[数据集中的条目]

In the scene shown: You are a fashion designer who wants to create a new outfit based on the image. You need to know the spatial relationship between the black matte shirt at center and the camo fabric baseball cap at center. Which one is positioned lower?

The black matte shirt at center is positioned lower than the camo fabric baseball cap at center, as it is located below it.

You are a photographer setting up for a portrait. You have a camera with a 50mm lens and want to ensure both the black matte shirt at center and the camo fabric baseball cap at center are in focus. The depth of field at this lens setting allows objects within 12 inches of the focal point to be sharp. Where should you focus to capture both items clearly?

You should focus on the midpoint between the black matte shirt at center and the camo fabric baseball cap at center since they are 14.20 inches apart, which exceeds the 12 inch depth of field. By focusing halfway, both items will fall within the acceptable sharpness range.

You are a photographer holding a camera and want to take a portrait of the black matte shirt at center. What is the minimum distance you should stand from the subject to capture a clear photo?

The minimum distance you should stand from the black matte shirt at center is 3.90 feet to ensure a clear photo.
--
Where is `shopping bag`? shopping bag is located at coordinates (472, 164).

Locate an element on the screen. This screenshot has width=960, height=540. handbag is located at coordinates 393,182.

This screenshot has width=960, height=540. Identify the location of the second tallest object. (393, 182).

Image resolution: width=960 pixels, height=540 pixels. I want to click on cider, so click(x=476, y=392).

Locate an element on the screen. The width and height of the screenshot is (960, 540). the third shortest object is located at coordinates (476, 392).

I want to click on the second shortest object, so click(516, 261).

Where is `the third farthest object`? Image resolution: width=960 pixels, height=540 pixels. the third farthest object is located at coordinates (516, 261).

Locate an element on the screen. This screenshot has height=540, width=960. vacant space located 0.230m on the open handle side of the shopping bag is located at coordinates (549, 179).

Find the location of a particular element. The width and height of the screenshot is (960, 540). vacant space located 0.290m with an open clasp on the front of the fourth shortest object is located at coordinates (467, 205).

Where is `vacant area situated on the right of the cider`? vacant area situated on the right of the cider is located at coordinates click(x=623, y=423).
---
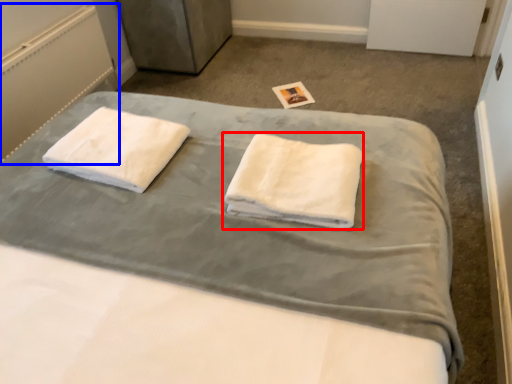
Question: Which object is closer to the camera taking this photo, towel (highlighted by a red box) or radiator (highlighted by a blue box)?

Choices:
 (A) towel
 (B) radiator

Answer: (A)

### 待完成任务
将含有“at coordinates 393,182.”的那一行起、到含有“Find the location”的那一行为止（两行都包括在内）的各行重新写出，把其中的“handbag”替换为“tote bag”，其余部分保持原样。

### 书面作答
Locate an element on the screen. This screenshot has width=960, height=540. tote bag is located at coordinates 393,182.

This screenshot has width=960, height=540. Identify the location of the second tallest object. (393, 182).

Image resolution: width=960 pixels, height=540 pixels. I want to click on cider, so click(x=476, y=392).

Locate an element on the screen. The width and height of the screenshot is (960, 540). the third shortest object is located at coordinates (476, 392).

I want to click on the second shortest object, so click(516, 261).

Where is `the third farthest object`? Image resolution: width=960 pixels, height=540 pixels. the third farthest object is located at coordinates (516, 261).

Locate an element on the screen. This screenshot has height=540, width=960. vacant space located 0.230m on the open handle side of the shopping bag is located at coordinates (549, 179).

Find the location of a particular element. The width and height of the screenshot is (960, 540). vacant space located 0.290m with an open clasp on the front of the fourth shortest object is located at coordinates (467, 205).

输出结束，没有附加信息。